EXTRACTED INFORMATION section start

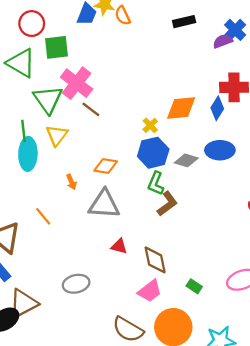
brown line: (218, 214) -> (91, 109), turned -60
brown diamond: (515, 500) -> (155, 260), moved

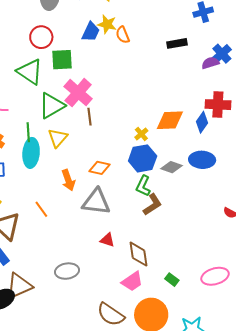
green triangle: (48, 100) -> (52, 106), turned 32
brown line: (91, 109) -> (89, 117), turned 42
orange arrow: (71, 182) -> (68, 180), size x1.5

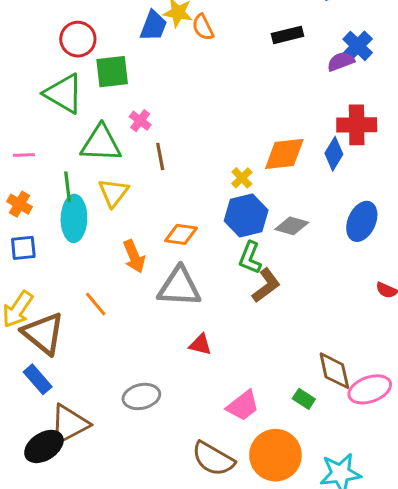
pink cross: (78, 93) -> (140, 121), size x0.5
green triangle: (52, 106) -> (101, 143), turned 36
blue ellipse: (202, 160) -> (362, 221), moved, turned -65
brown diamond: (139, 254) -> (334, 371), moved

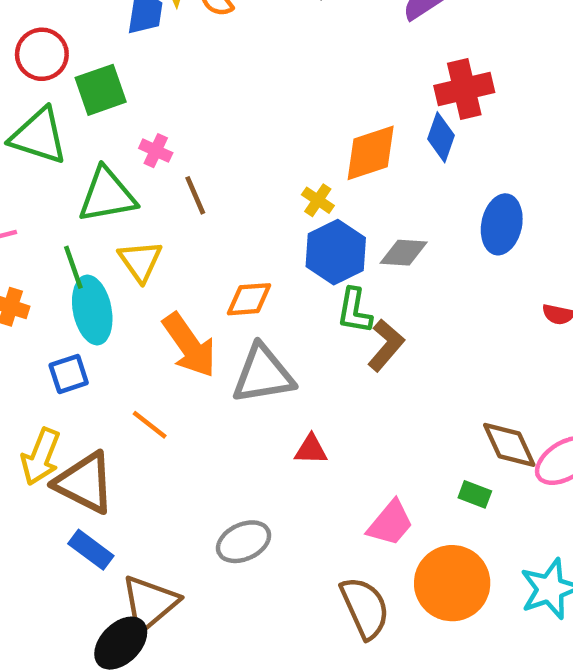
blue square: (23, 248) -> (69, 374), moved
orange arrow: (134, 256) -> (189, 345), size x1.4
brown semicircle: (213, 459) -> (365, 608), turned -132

EXTRACTED INFORMATION section end
EXTRACTED INFORMATION section start

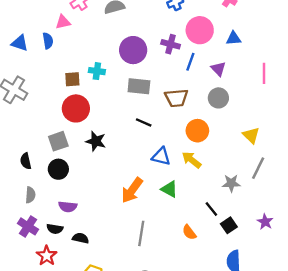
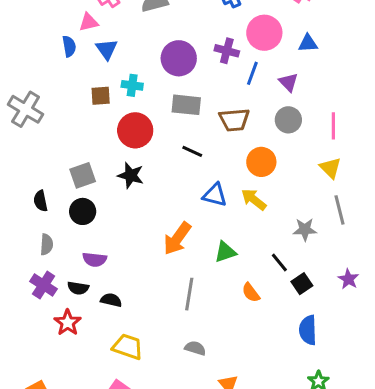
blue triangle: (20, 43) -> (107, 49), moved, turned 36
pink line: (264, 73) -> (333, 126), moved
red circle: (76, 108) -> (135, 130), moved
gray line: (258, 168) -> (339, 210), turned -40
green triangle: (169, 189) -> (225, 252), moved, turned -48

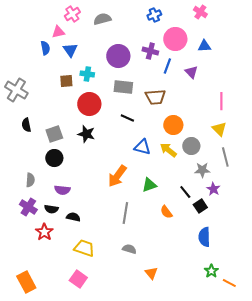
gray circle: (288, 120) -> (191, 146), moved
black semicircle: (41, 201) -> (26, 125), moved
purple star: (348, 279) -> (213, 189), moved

EXTRACTED INFORMATION section end

YOUR TASK –
Using the entries above, state how many lines contain the string "brown"; the number is all that is needed.

EXPECTED ANSWER –
5